__What is required__:
Please return all lines from the records below that include the string "left".

*** Record extracts ***

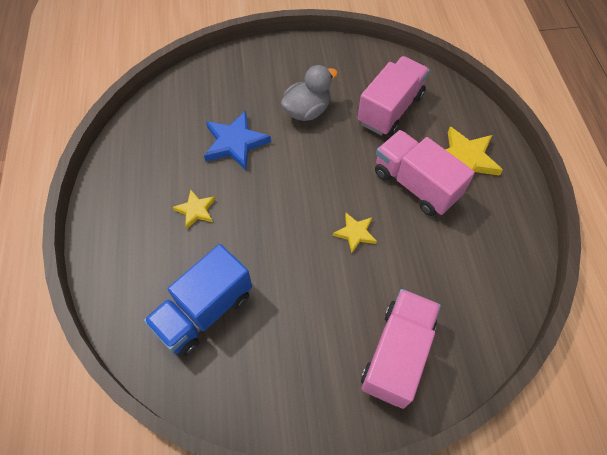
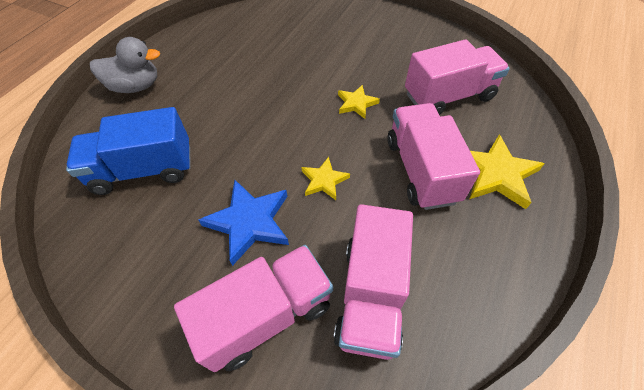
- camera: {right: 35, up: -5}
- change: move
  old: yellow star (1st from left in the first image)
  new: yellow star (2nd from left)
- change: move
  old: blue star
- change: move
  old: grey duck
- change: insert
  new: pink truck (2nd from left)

*** End of Record extracts ***

__Answer area__:
  old: yellow star (1st from left in the first image)
  new: yellow star (2nd from left)
  new: pink truck (2nd from left)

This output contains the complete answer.